- _GIVEN RECORDS_:
__________

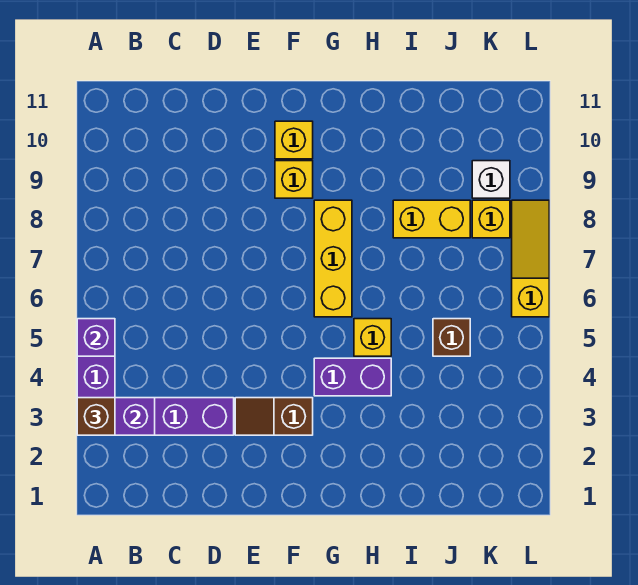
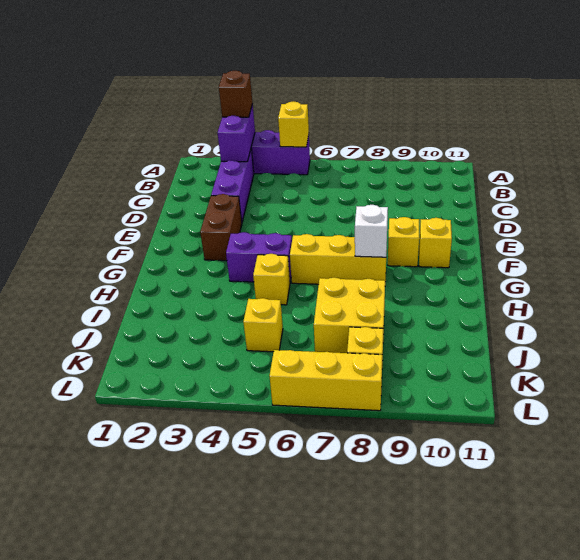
purple brick A5 level 2 -> yellow brick A5 level 2
brown slope E3:F3 level 1 top F -> brown brick E3:F3 level 1
purple brick G4:H4 level 1 -> purple brick G4:G5 level 1
yellow brick I8:J8 level 1 -> yellow brick I7:J8 level 1
brown brick J5 level 1 -> yellow brick J5 level 1
white brick K9 level 1 -> white brick G8 level 2
yellow slope L6:L8 level 1 top 6 -> yellow brick L6:L8 level 1

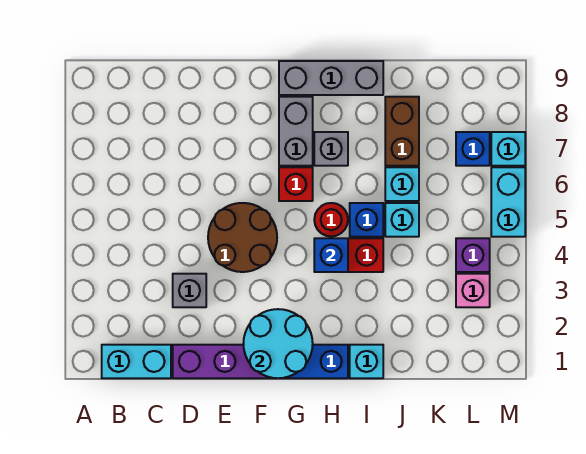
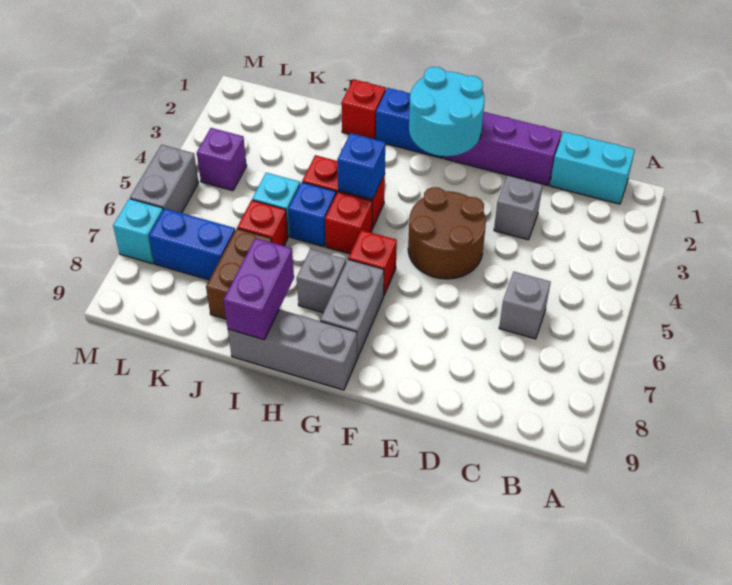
none -> grey brick C6 level 1
red round brick H5 level 1 -> red brick H5 level 1
cyan brick I1 level 1 -> red brick I1 level 1
none -> purple brick I8:I9 level 2
cyan brick J6 level 1 -> red brick J6 level 1
pink brick L3 level 1 -> none
blue brick L7 level 1 -> blue brick K7:L7 level 1
cyan brick M5:M6 level 1 -> grey brick M5:M6 level 1

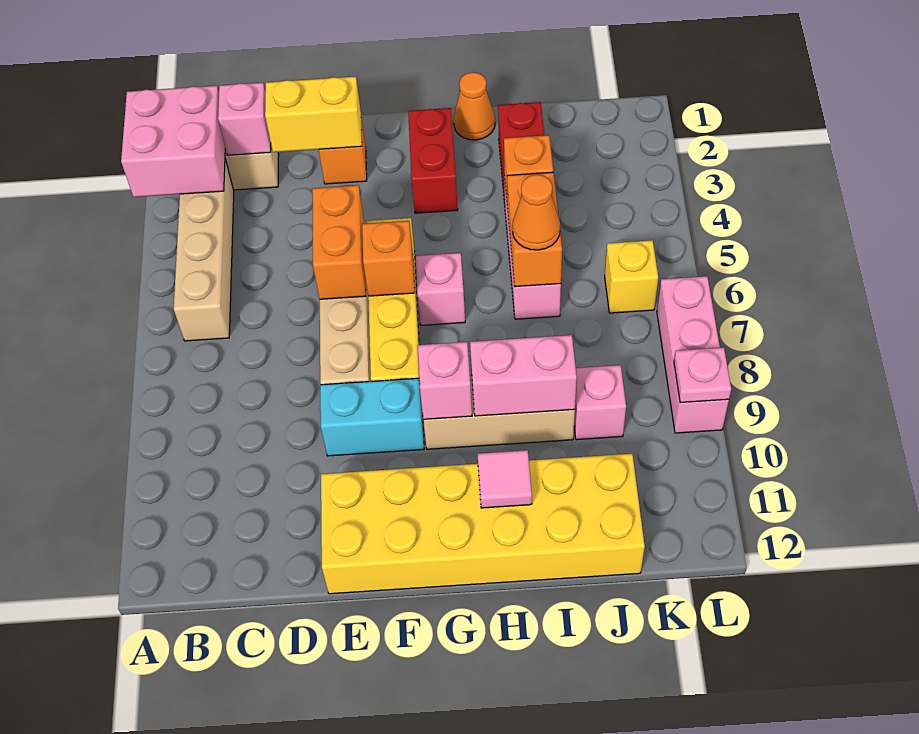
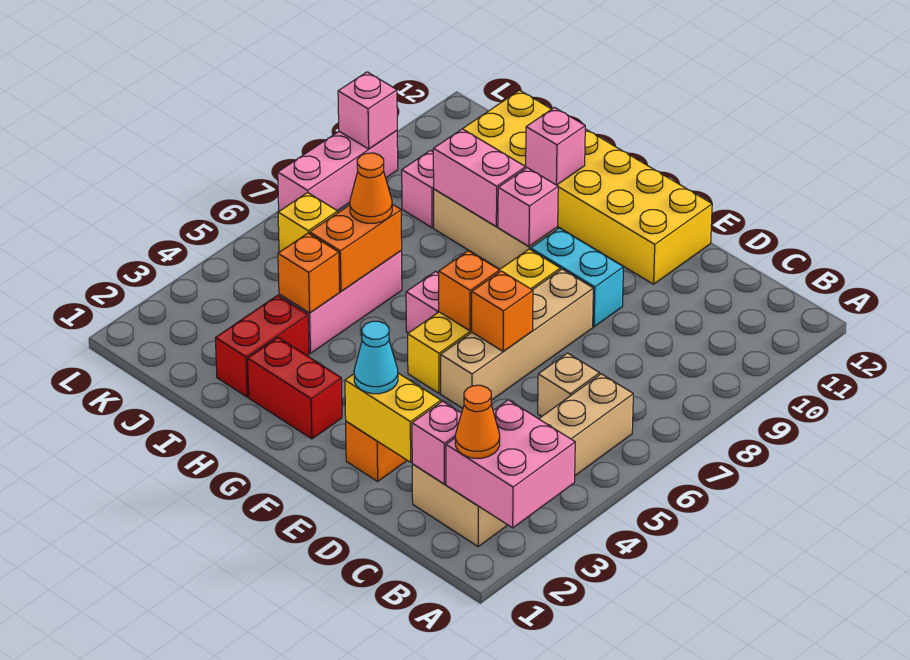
none -> tan brick C6 level 1
none -> cyan cone E2 level 3
orange brick E5:E6 level 2 -> orange brick E6 level 2
red brick G2:G3 level 1 -> red brick G2:H2 level 1
orange cone H1 level 1 -> orange cone B2 level 3
pink tile H11 level 2 -> pink brick H11 level 2
pink plate L9 level 2 -> pink brick L9 level 2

__________

- _EXERCISE_: Transcribe the records above exactly, skipping pictures.

- _COMPLETED EXERCISE_:
purple brick A5 level 2 -> yellow brick A5 level 2
brown slope E3:F3 level 1 top F -> brown brick E3:F3 level 1
purple brick G4:H4 level 1 -> purple brick G4:G5 level 1
yellow brick I8:J8 level 1 -> yellow brick I7:J8 level 1
brown brick J5 level 1 -> yellow brick J5 level 1
white brick K9 level 1 -> white brick G8 level 2
yellow slope L6:L8 level 1 top 6 -> yellow brick L6:L8 level 1

none -> grey brick C6 level 1
red round brick H5 level 1 -> red brick H5 level 1
cyan brick I1 level 1 -> red brick I1 level 1
none -> purple brick I8:I9 level 2
cyan brick J6 level 1 -> red brick J6 level 1
pink brick L3 level 1 -> none
blue brick L7 level 1 -> blue brick K7:L7 level 1
cyan brick M5:M6 level 1 -> grey brick M5:M6 level 1

none -> tan brick C6 level 1
none -> cyan cone E2 level 3
orange brick E5:E6 level 2 -> orange brick E6 level 2
red brick G2:G3 level 1 -> red brick G2:H2 level 1
orange cone H1 level 1 -> orange cone B2 level 3
pink tile H11 level 2 -> pink brick H11 level 2
pink plate L9 level 2 -> pink brick L9 level 2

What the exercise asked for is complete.